*** Input for this task ***
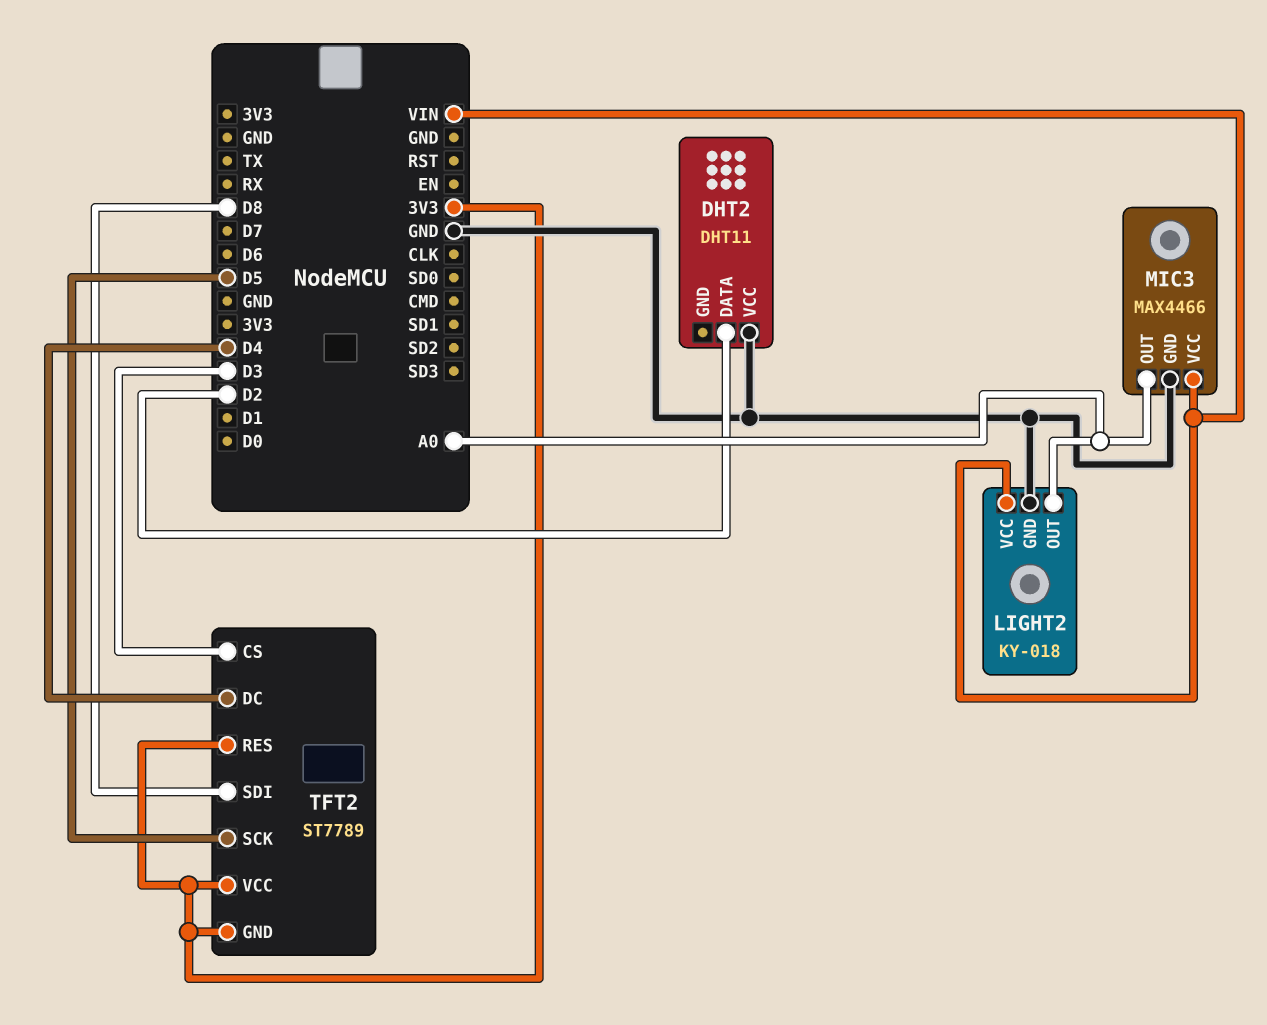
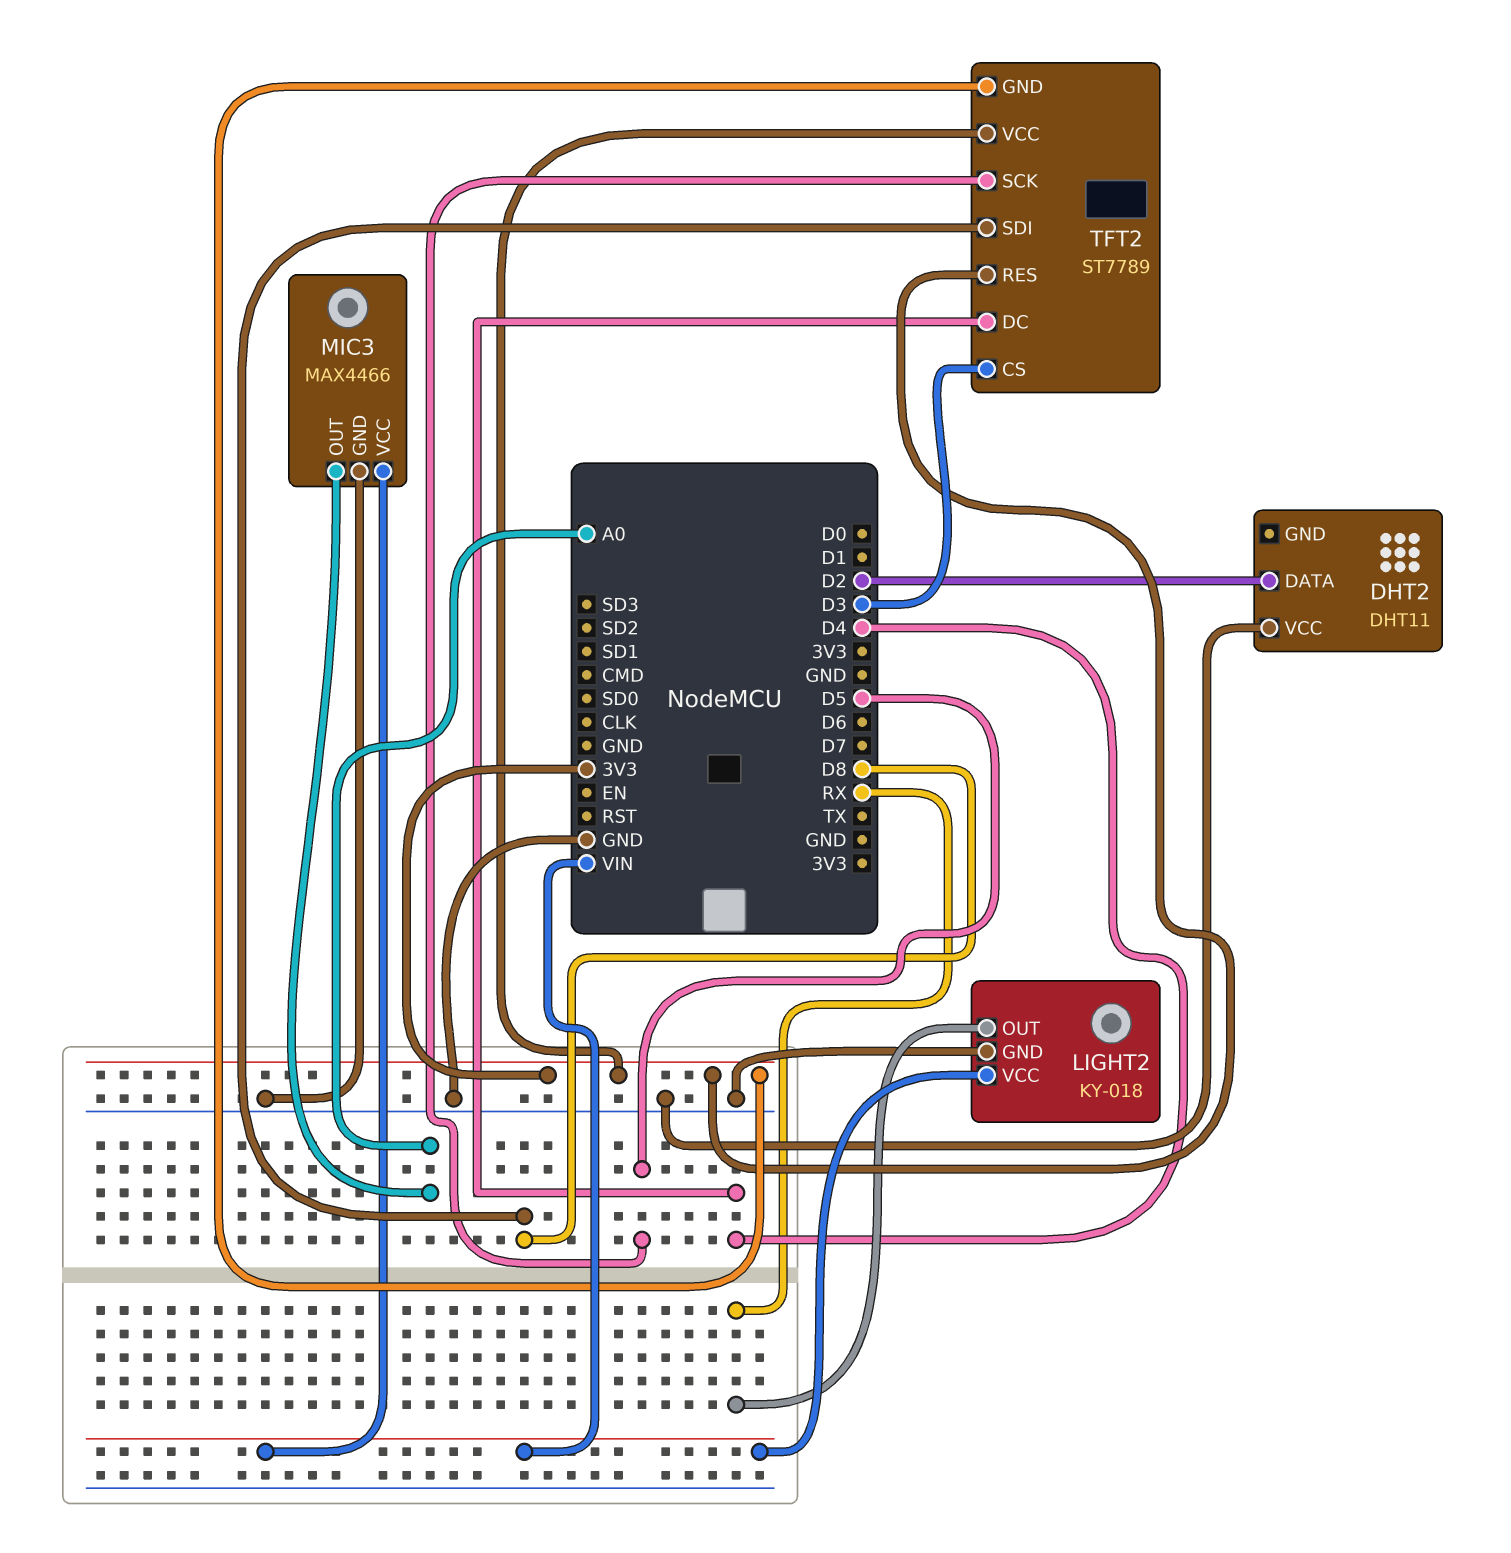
LIGHT2 pin OUT: A0 -> RX

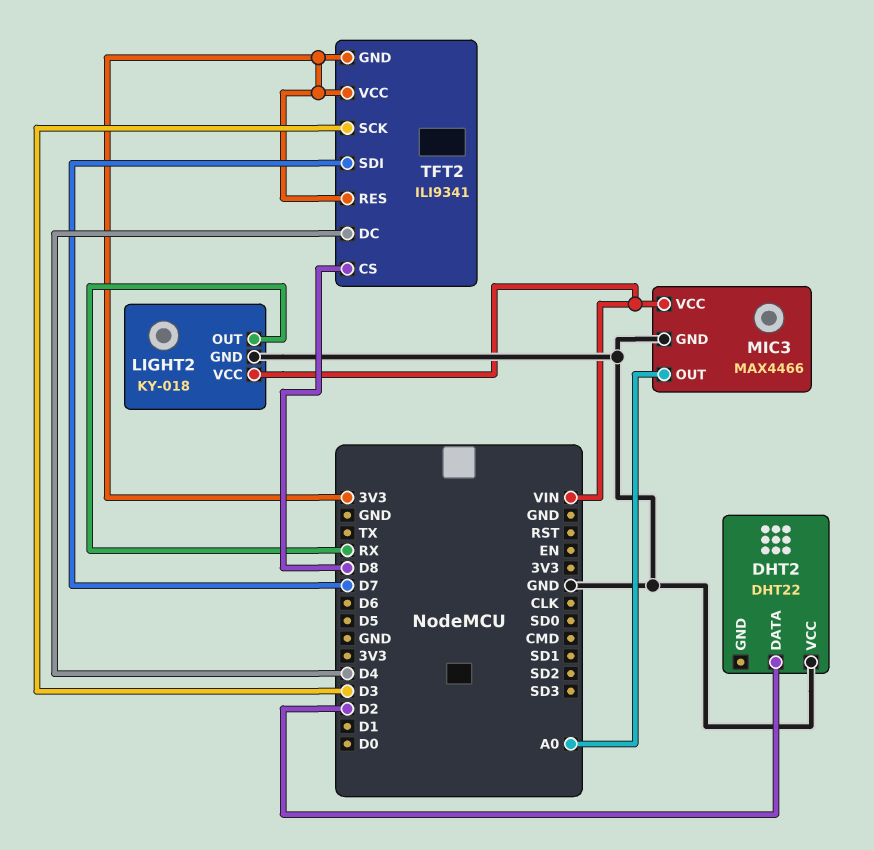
DHT2: DHT11 -> DHT22
TFT2: ST7789 -> ILI9341
TFT2 pin CS: D3 -> D8
TFT2 pin SCK: D5 -> D3
TFT2 pin SDI: D8 -> D7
*** End of Input for this task ***
The answer must consist of the entries above, reproduced word for word, without any pictures.

- Solution:
LIGHT2 pin OUT: A0 -> RX

DHT2: DHT11 -> DHT22
TFT2: ST7789 -> ILI9341
TFT2 pin CS: D3 -> D8
TFT2 pin SCK: D5 -> D3
TFT2 pin SDI: D8 -> D7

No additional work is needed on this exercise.